Print, please, the line that contains "This is a 0.18" and each line after it to the end of the entries, unchanged and with nothing else.

^^^^

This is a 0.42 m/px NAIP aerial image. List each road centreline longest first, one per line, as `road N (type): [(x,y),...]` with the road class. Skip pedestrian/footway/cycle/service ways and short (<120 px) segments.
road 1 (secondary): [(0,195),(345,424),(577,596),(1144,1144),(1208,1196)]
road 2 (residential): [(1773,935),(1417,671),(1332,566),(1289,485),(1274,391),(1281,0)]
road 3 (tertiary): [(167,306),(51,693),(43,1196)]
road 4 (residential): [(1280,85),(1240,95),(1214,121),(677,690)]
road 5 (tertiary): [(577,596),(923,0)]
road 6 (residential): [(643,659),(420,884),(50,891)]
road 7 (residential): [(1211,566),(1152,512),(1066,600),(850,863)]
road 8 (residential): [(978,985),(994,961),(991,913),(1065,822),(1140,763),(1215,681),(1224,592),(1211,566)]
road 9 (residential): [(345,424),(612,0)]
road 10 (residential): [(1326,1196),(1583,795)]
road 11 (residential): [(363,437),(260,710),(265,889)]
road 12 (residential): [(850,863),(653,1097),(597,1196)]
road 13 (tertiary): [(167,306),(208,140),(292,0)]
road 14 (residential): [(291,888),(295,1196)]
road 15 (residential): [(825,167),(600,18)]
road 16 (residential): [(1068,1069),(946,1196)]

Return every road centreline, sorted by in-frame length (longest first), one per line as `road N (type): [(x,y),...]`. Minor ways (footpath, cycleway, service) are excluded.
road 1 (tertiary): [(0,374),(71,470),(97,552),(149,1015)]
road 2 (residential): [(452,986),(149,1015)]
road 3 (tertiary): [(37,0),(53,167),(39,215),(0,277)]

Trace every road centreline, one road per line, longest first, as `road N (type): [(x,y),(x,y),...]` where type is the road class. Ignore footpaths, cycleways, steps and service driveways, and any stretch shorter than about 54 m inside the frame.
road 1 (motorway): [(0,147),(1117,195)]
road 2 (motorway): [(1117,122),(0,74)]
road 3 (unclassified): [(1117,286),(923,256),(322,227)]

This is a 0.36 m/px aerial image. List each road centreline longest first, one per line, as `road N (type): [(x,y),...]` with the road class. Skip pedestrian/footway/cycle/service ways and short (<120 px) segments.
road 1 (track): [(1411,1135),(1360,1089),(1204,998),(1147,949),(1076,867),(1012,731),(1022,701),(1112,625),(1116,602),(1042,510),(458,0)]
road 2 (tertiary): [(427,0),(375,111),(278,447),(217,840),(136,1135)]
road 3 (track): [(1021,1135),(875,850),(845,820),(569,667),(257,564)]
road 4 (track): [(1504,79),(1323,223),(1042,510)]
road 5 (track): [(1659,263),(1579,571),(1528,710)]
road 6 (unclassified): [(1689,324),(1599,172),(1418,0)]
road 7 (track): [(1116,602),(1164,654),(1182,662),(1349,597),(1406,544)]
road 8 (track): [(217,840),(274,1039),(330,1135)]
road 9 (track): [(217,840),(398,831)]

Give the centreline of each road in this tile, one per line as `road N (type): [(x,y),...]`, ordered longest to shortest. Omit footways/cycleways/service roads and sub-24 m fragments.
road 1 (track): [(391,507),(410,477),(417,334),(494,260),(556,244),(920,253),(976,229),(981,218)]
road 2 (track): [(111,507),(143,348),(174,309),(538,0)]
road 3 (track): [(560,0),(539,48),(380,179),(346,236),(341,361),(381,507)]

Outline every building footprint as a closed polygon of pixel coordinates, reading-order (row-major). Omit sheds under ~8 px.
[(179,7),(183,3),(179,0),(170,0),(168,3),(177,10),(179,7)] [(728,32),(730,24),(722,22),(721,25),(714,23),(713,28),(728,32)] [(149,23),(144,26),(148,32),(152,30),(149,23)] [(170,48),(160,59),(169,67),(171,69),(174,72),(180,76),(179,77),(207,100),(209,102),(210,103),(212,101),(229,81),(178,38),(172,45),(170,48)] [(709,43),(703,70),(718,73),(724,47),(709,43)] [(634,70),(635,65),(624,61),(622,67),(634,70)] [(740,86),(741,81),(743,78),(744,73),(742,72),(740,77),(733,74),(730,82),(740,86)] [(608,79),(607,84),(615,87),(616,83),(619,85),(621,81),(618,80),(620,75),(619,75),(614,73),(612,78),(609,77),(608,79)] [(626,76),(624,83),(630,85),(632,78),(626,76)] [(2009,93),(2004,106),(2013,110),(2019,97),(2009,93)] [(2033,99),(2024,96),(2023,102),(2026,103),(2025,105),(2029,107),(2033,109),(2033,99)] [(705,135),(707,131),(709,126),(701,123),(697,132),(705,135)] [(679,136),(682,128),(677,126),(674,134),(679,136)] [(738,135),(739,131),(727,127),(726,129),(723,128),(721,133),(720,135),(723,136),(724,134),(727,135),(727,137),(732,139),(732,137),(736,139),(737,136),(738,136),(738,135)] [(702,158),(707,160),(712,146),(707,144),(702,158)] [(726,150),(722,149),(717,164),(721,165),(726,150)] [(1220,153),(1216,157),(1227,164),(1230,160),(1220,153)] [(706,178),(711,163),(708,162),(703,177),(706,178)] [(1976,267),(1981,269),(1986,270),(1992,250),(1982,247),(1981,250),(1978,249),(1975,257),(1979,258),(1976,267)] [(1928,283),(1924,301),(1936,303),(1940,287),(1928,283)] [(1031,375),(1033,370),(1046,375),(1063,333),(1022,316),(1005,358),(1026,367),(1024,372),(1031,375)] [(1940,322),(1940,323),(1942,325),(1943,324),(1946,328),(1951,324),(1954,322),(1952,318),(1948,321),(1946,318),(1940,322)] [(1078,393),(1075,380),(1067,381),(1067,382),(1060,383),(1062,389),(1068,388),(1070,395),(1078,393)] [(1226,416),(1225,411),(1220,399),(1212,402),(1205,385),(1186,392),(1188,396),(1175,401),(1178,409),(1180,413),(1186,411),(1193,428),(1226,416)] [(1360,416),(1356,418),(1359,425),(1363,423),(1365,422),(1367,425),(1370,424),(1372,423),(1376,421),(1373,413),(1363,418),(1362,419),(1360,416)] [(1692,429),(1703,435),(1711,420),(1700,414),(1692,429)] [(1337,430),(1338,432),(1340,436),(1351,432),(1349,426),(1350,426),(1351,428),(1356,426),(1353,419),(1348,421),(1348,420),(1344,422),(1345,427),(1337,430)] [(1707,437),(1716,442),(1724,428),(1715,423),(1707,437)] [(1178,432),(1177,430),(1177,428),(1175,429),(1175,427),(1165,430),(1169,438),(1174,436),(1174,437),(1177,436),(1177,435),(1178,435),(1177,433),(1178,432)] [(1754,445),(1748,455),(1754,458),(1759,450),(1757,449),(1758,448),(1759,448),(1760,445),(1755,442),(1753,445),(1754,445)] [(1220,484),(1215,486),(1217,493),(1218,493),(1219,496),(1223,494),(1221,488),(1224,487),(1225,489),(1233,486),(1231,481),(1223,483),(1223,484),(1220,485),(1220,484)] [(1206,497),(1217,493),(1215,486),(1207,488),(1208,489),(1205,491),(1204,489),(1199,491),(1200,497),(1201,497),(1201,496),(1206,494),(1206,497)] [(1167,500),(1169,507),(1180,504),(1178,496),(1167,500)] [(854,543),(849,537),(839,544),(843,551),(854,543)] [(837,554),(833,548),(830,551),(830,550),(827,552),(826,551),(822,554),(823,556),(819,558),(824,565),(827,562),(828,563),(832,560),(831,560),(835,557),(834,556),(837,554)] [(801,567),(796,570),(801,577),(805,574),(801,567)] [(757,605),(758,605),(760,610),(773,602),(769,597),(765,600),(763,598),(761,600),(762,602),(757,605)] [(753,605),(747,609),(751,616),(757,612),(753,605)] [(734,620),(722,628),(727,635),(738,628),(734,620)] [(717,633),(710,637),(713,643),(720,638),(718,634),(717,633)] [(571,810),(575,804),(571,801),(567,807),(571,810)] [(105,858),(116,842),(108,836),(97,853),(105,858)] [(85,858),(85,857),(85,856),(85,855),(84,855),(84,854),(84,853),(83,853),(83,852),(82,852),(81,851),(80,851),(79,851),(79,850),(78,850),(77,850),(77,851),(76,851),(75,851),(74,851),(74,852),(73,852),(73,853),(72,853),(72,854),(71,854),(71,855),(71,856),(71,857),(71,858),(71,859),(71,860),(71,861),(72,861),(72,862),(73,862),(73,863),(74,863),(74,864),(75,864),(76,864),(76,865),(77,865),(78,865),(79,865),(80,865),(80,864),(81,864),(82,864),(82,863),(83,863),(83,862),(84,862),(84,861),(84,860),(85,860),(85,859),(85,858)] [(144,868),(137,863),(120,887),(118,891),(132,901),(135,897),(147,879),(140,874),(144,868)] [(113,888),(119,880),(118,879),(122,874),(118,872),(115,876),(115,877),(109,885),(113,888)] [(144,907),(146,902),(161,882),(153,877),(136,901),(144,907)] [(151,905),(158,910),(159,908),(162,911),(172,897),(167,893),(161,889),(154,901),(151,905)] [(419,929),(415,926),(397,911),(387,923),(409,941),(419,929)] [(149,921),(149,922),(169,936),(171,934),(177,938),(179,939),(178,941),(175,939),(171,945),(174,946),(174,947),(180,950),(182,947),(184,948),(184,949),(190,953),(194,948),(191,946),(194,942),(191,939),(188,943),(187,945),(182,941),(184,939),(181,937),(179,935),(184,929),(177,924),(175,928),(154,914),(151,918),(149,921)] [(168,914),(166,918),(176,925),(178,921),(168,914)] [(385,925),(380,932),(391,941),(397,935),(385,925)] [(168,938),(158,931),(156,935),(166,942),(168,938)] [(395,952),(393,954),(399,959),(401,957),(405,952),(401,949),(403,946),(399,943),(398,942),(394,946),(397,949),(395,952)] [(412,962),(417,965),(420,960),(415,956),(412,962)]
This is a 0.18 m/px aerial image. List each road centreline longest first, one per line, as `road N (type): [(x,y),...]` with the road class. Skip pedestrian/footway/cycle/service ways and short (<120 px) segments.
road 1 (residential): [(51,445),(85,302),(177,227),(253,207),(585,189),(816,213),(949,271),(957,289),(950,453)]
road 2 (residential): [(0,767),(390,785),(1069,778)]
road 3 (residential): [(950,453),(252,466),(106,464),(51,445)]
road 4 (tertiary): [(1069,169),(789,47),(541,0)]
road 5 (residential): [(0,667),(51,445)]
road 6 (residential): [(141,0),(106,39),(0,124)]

^^^^

*Solution for this task*:
This is a 0.18 m/px aerial image. List each road centreline longest first, one per line, as `road N (type): [(x,y),...]` with the road class. Skip pedestrian/footway/cycle/service ways and short (<120 px) segments.
road 1 (residential): [(51,445),(85,302),(177,227),(253,207),(585,189),(816,213),(949,271),(957,289),(950,453)]
road 2 (residential): [(0,767),(390,785),(1069,778)]
road 3 (residential): [(950,453),(252,466),(106,464),(51,445)]
road 4 (tertiary): [(1069,169),(789,47),(541,0)]
road 5 (residential): [(0,667),(51,445)]
road 6 (residential): [(141,0),(106,39),(0,124)]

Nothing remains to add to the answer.